**WHAT THE TASK REQUIRES:**
A word-for-word copy of the records that follow is needed, with every picture omitted.

**GIVEN DATA:**
------------

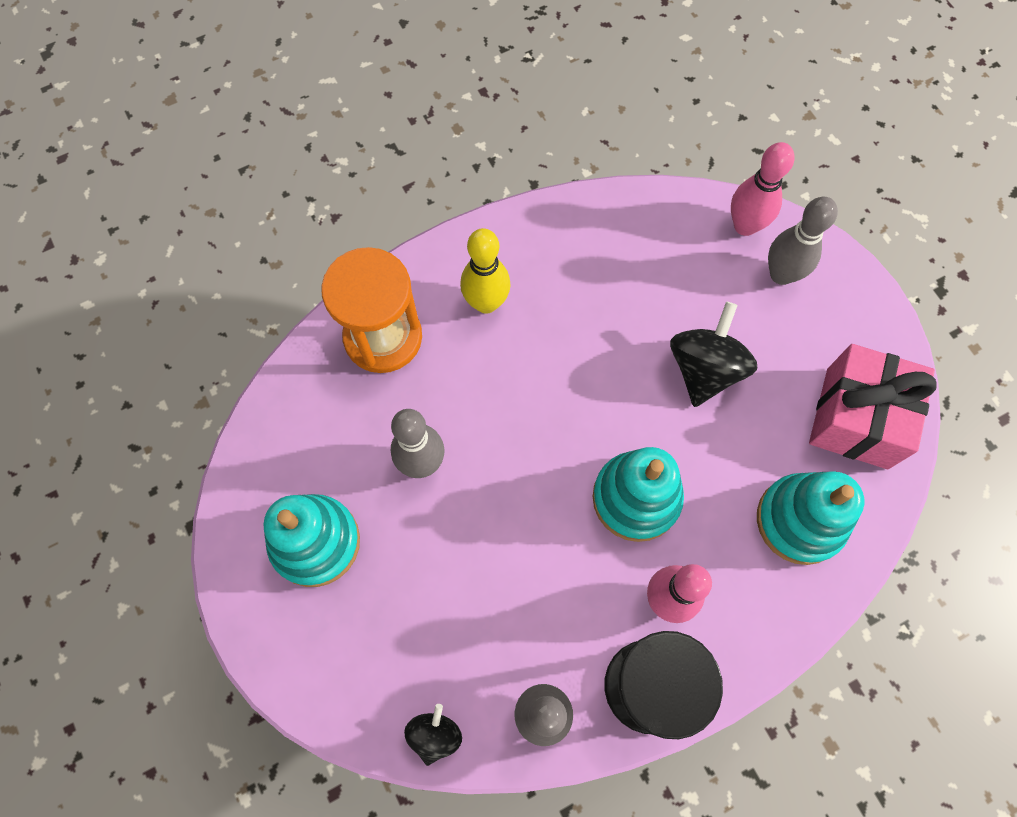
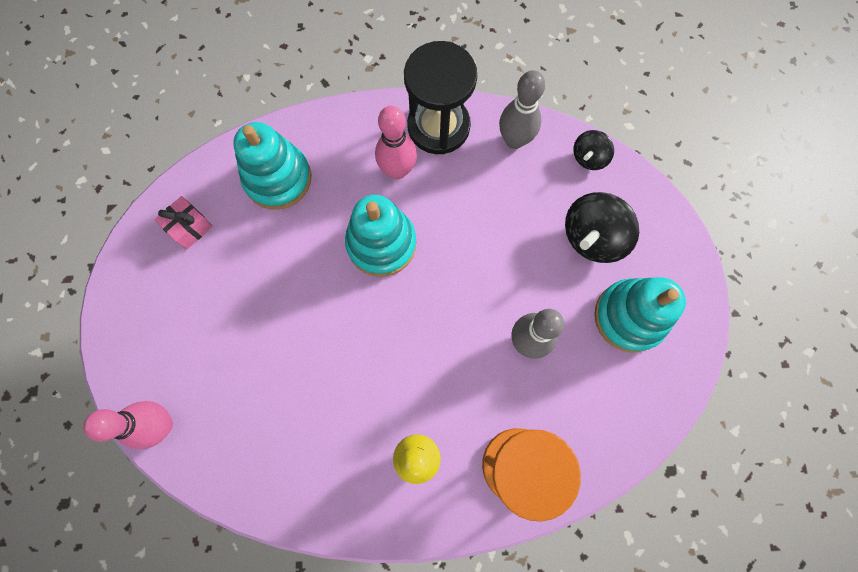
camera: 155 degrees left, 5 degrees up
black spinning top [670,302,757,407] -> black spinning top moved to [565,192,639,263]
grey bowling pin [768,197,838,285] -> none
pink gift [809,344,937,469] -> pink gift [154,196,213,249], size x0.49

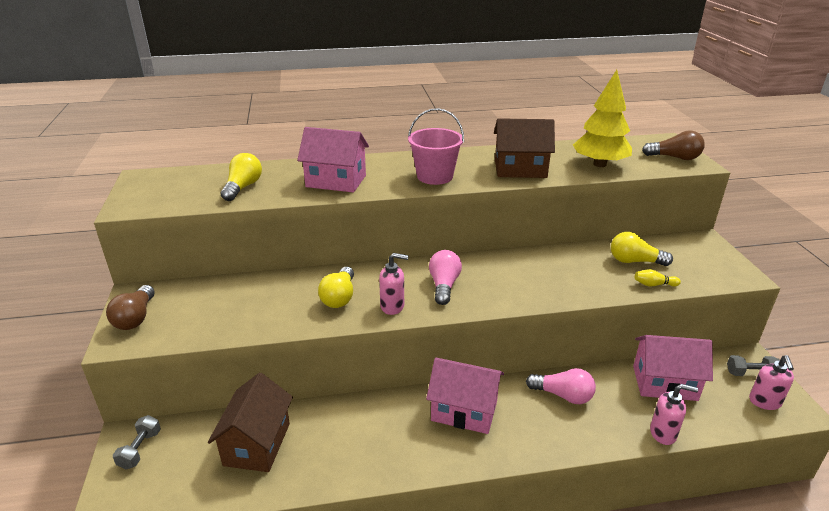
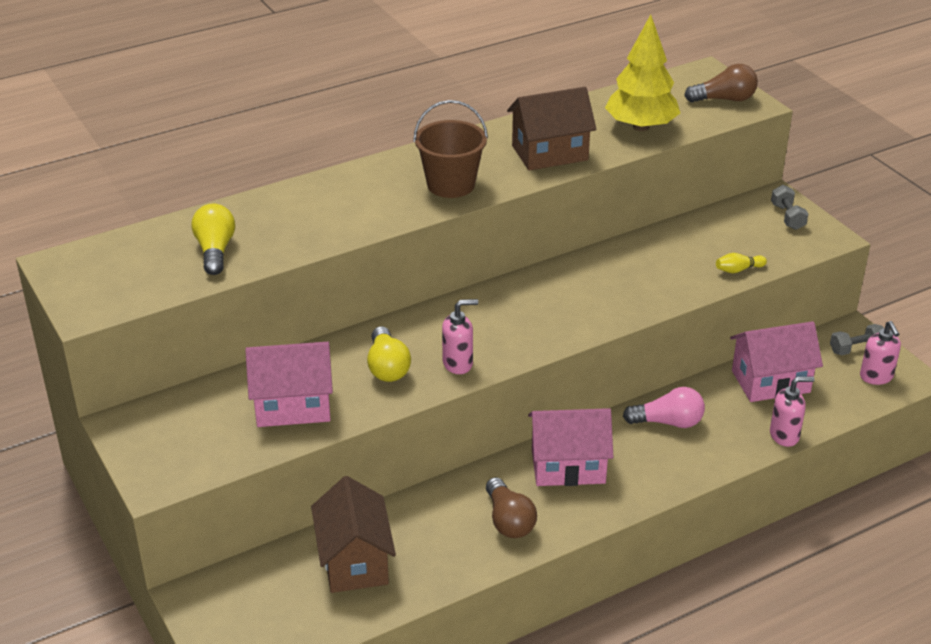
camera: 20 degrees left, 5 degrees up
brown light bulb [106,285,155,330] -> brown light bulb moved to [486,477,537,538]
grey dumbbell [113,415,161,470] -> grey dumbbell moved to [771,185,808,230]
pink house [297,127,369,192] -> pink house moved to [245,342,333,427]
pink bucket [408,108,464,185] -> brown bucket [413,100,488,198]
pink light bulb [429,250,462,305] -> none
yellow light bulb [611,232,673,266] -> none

------------

**RESULT FOR THIS TASK:**
camera: 155 degrees left, 5 degrees up
black spinning top [670,302,757,407] -> black spinning top moved to [565,192,639,263]
grey bowling pin [768,197,838,285] -> none
pink gift [809,344,937,469] -> pink gift [154,196,213,249], size x0.49

camera: 20 degrees left, 5 degrees up
brown light bulb [106,285,155,330] -> brown light bulb moved to [486,477,537,538]
grey dumbbell [113,415,161,470] -> grey dumbbell moved to [771,185,808,230]
pink house [297,127,369,192] -> pink house moved to [245,342,333,427]
pink bucket [408,108,464,185] -> brown bucket [413,100,488,198]
pink light bulb [429,250,462,305] -> none
yellow light bulb [611,232,673,266] -> none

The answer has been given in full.